_What is required_
Beginning at the line that contains "cyan brick C3 level" and ending at the last line of the entries, write out each line exactly; include nothing outside that span.

_Data_
-*-*-

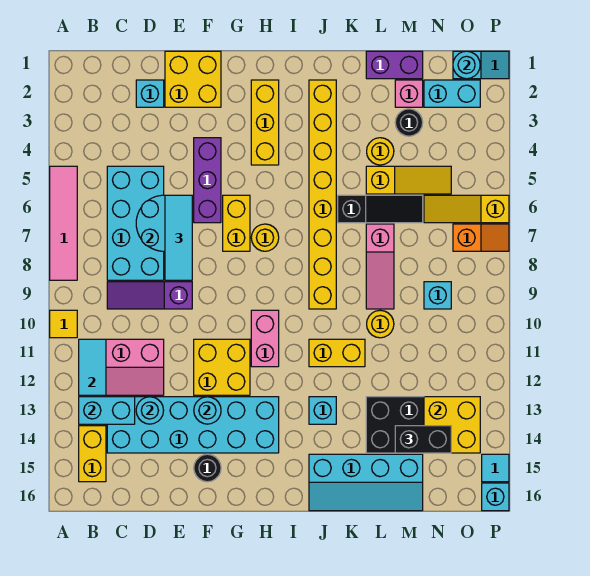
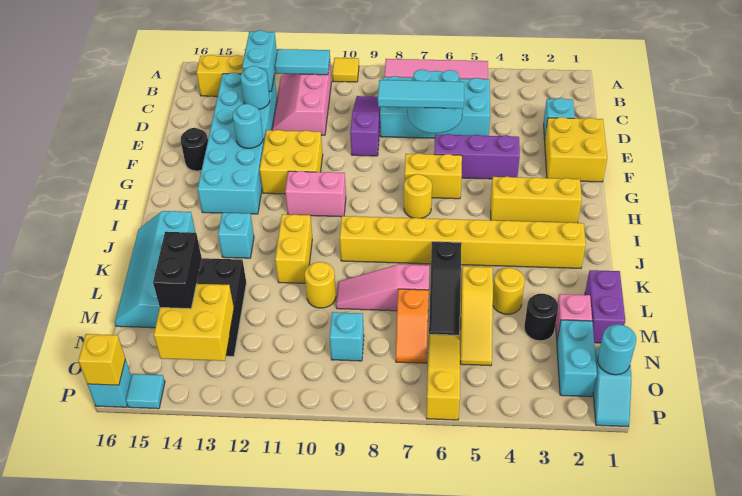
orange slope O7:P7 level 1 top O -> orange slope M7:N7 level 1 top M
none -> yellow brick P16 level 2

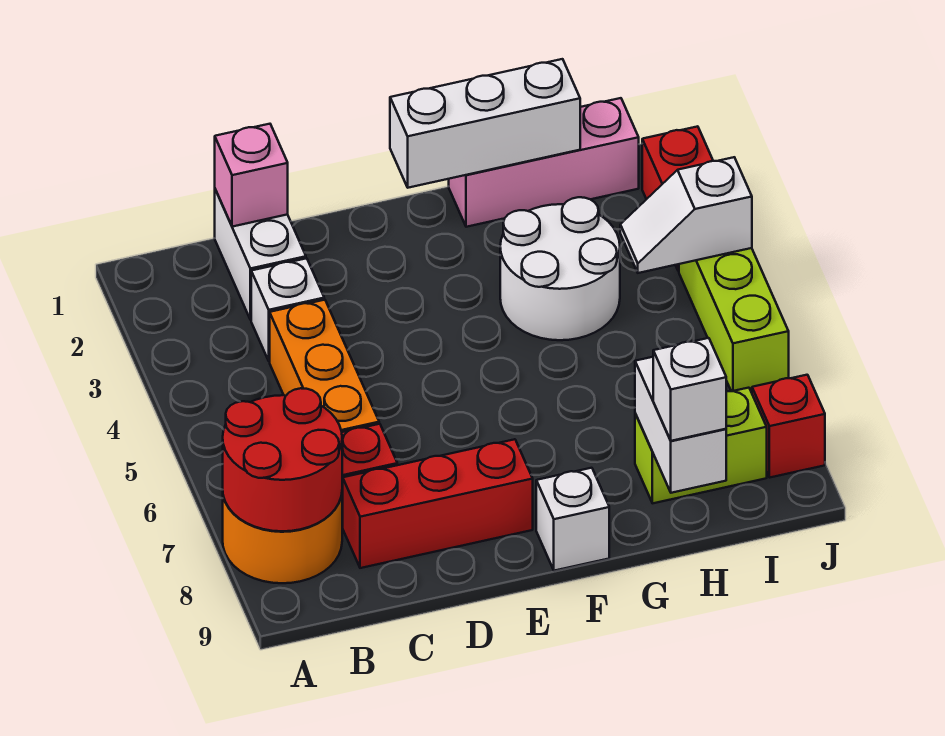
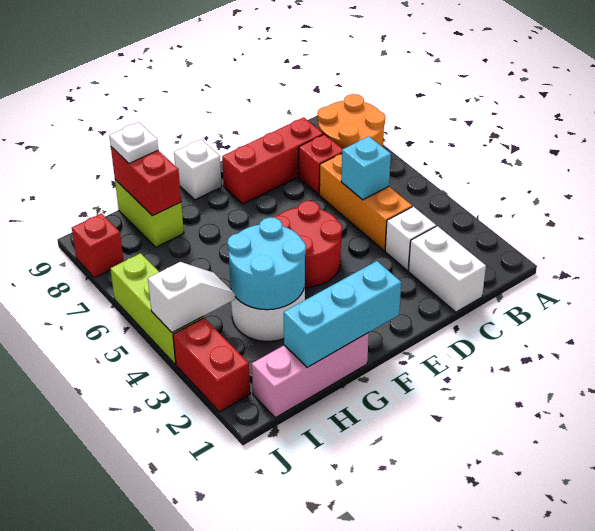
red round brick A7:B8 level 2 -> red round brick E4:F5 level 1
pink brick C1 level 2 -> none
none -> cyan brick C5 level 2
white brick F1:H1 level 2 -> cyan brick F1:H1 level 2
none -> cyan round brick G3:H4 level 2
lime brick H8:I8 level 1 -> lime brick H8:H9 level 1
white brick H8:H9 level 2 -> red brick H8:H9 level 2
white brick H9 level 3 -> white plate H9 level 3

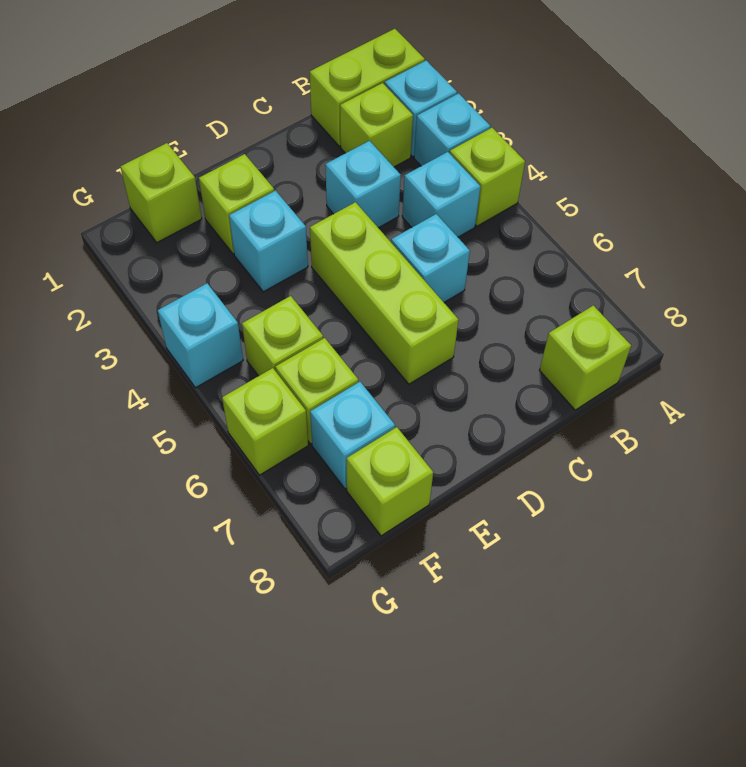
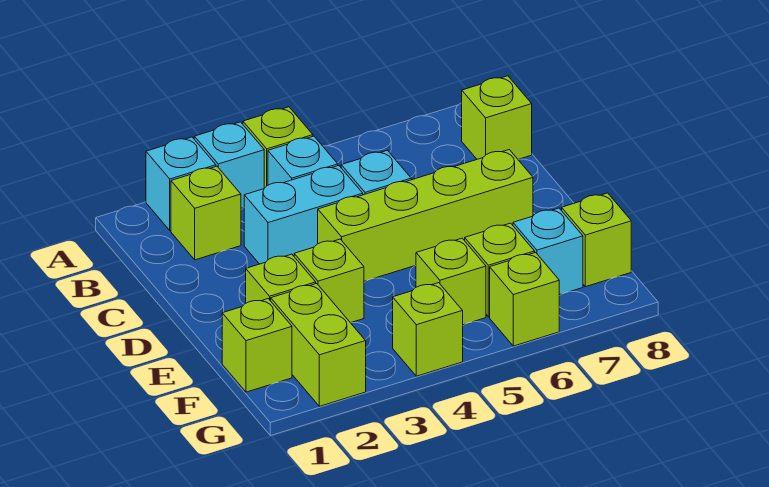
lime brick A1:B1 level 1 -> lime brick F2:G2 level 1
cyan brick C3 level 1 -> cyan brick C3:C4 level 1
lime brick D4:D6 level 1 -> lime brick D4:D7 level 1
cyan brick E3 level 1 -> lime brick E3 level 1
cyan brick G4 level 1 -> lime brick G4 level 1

-*-*-

_Reply to the task_
cyan brick C3 level 1 -> cyan brick C3:C4 level 1
lime brick D4:D6 level 1 -> lime brick D4:D7 level 1
cyan brick E3 level 1 -> lime brick E3 level 1
cyan brick G4 level 1 -> lime brick G4 level 1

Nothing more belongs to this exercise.